Report all lines of the records that contain "PURPLE".
╭─ Task material
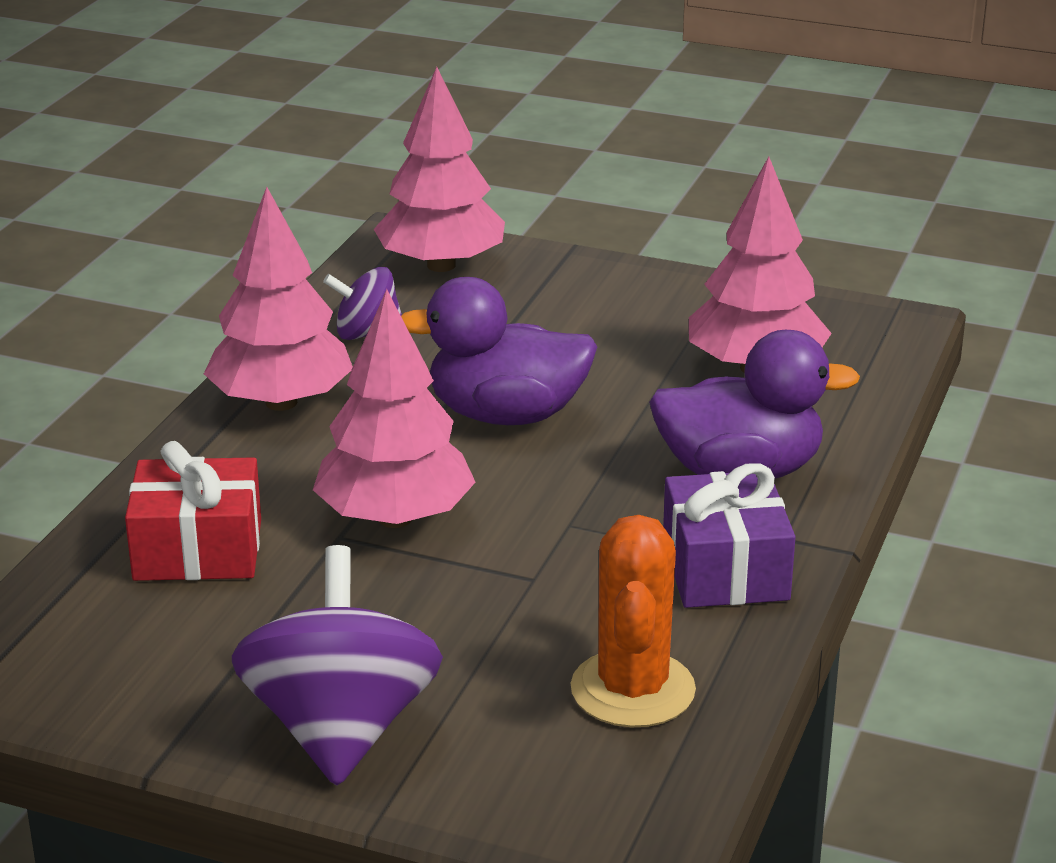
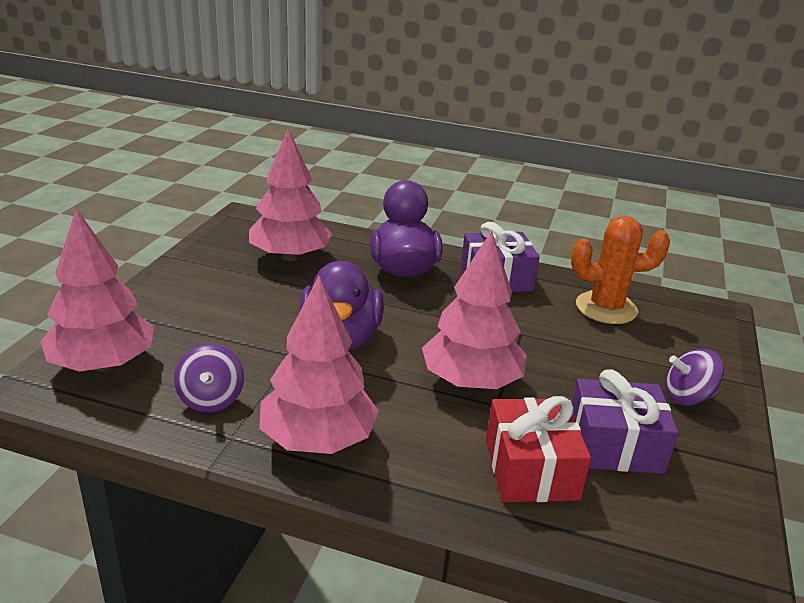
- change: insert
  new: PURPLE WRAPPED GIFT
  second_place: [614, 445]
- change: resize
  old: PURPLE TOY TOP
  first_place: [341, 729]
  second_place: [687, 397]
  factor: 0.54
╰─
-- Solution to this problem --
  new: PURPLE WRAPPED GIFT
  old: PURPLE TOY TOP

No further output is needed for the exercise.